[THE DATA — start]

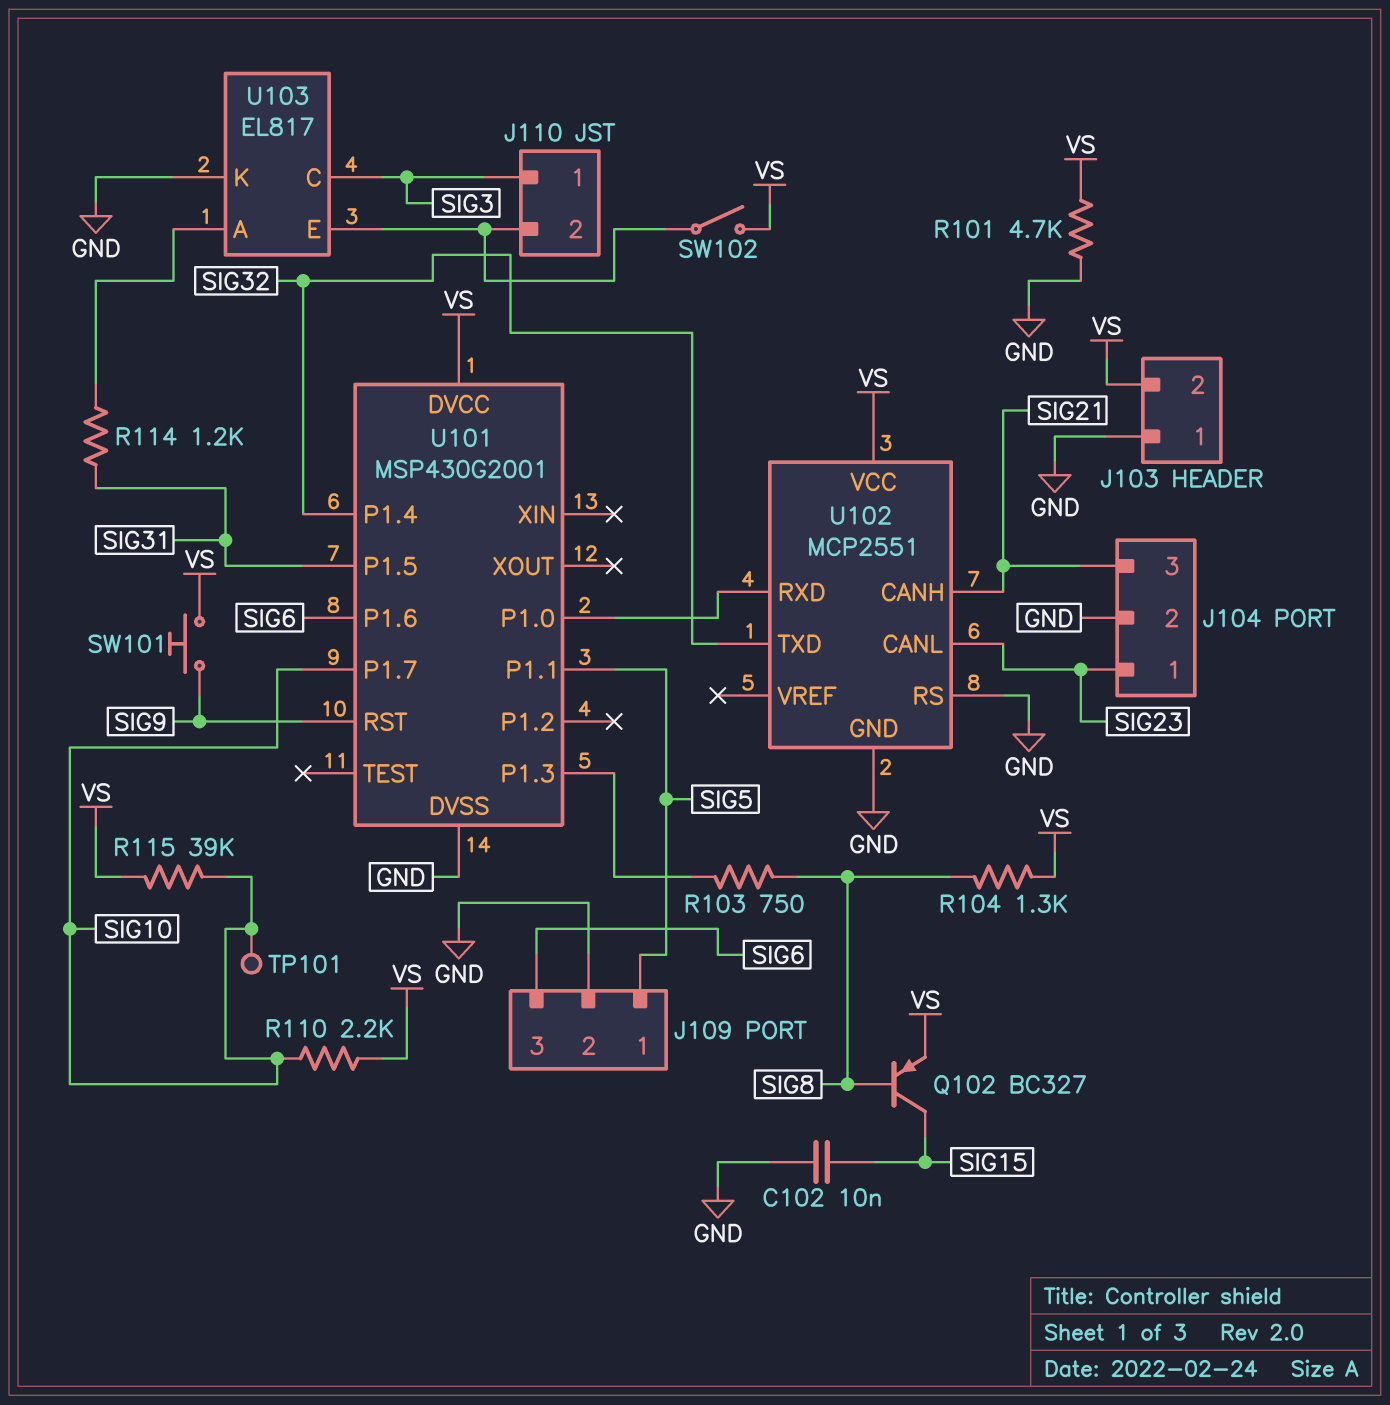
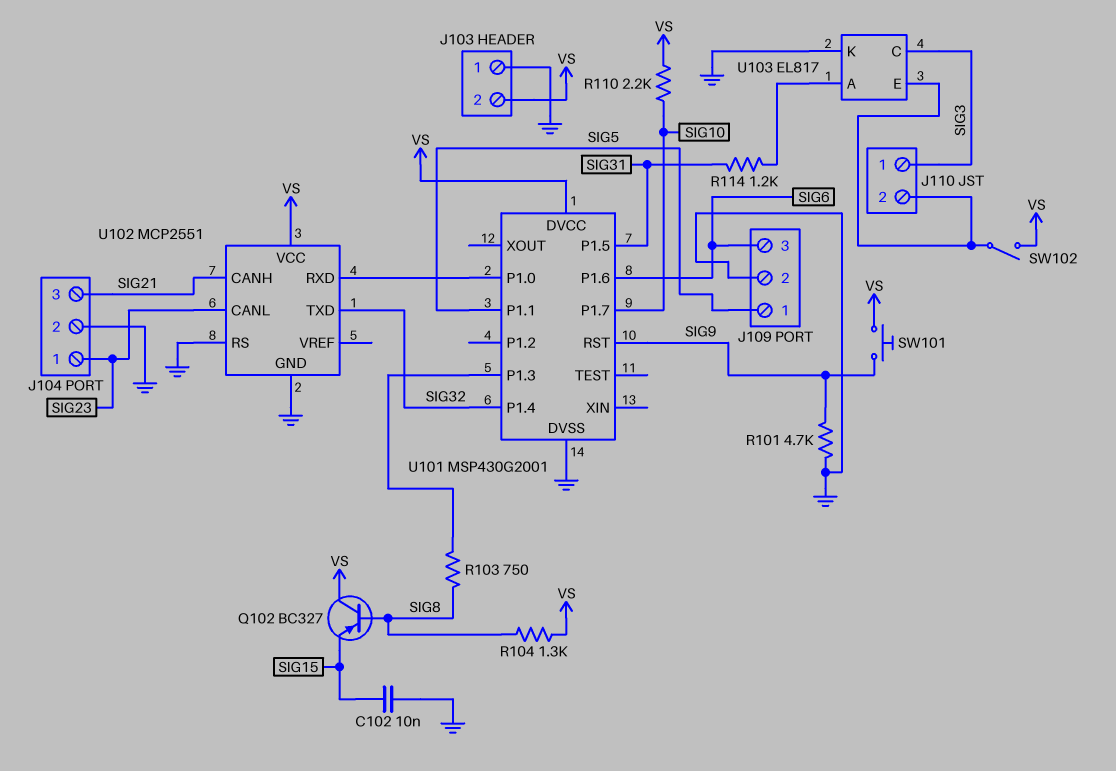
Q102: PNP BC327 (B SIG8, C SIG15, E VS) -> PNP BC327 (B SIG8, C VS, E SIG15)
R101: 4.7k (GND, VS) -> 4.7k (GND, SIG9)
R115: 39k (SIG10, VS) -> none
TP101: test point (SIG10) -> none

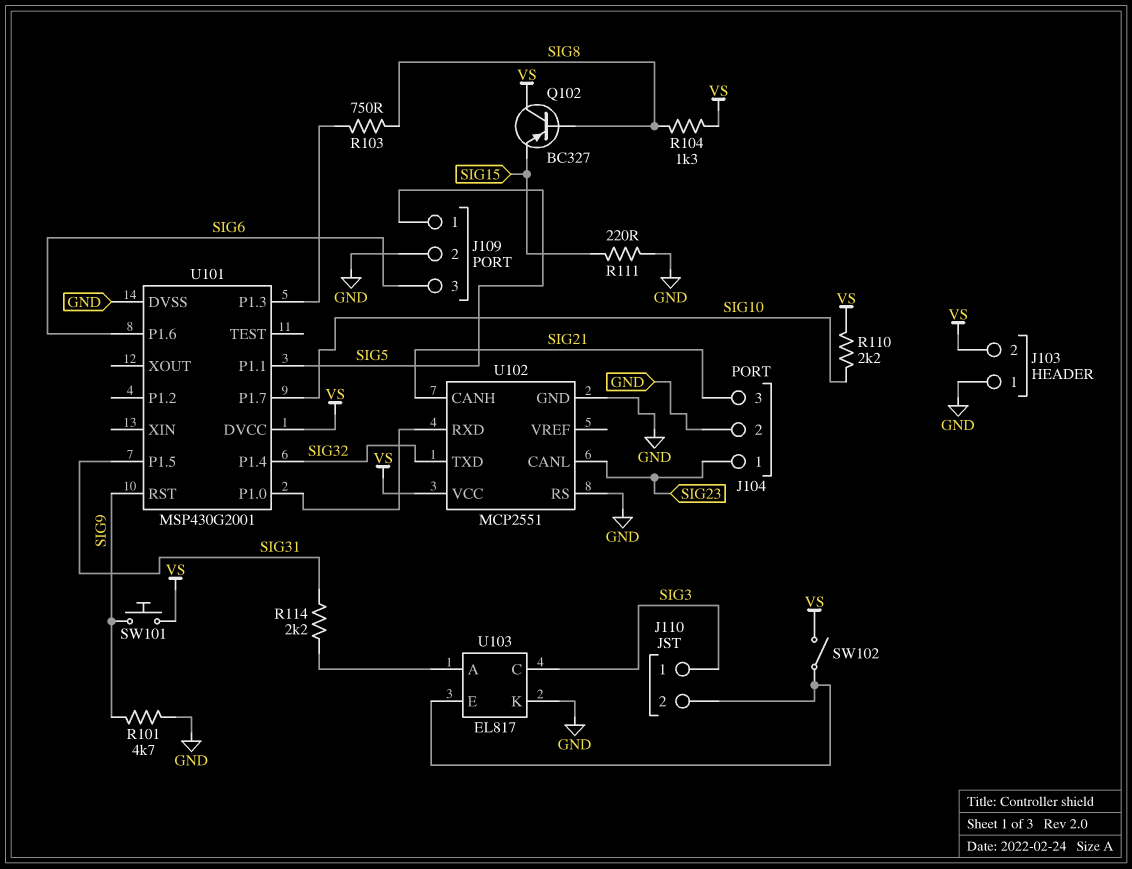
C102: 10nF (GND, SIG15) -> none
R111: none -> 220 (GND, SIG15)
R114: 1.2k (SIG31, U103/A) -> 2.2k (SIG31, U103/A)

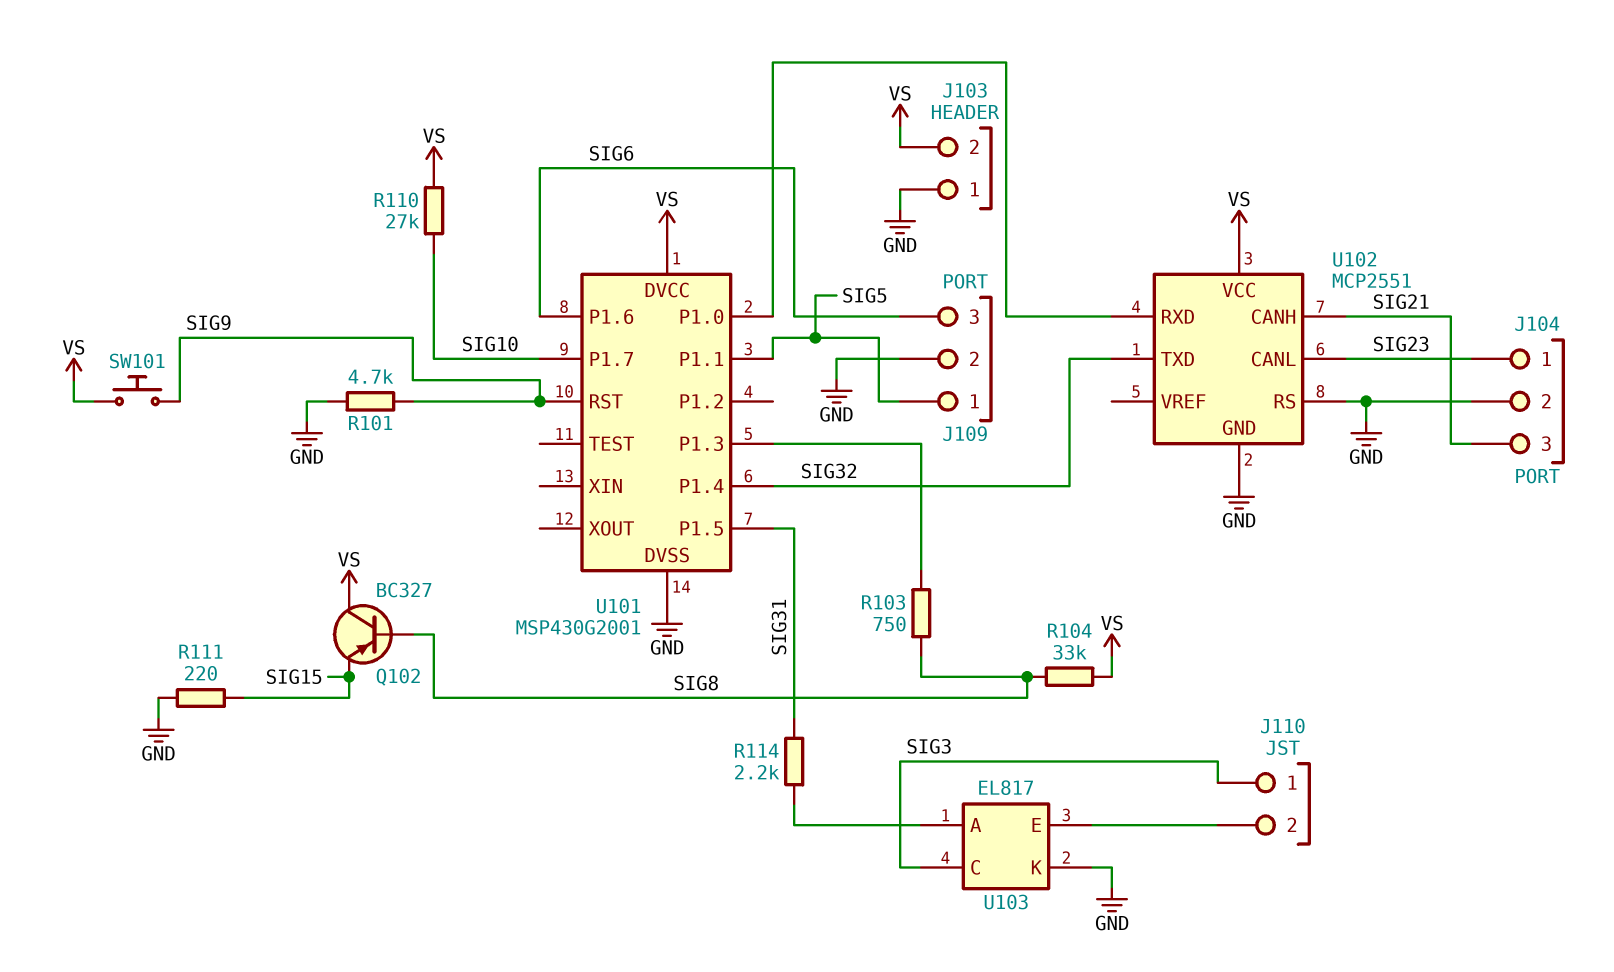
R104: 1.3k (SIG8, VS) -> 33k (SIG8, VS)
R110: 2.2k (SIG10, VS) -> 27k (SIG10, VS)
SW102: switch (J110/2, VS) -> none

[THE DATA — finish]
[THE DATA — start]

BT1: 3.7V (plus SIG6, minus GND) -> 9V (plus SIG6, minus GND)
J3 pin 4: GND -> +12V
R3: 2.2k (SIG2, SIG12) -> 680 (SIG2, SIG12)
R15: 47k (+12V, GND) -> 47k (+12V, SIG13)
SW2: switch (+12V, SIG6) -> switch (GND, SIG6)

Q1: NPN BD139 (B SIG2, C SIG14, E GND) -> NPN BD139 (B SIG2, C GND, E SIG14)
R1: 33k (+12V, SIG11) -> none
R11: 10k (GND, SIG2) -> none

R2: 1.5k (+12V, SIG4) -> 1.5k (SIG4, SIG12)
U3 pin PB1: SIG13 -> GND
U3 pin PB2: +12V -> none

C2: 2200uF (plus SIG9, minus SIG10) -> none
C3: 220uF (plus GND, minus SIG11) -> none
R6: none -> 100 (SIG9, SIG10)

[THE DATA — finish]

## [YOUR ASSIGNMENT]
Please copy, exactly and with nothing else, the lines above beginning at the line that has "R3: 2.2k (SIG2, SIG12) -> 680 (SIG2, SIG12)" and ending with the line that has "C2: 2200uF (plus SIG9, minus SIG10) -> none".

## [WORKED SOLUTION]
R3: 2.2k (SIG2, SIG12) -> 680 (SIG2, SIG12)
R15: 47k (+12V, GND) -> 47k (+12V, SIG13)
SW2: switch (+12V, SIG6) -> switch (GND, SIG6)

Q1: NPN BD139 (B SIG2, C SIG14, E GND) -> NPN BD139 (B SIG2, C GND, E SIG14)
R1: 33k (+12V, SIG11) -> none
R11: 10k (GND, SIG2) -> none

R2: 1.5k (+12V, SIG4) -> 1.5k (SIG4, SIG12)
U3 pin PB1: SIG13 -> GND
U3 pin PB2: +12V -> none

C2: 2200uF (plus SIG9, minus SIG10) -> none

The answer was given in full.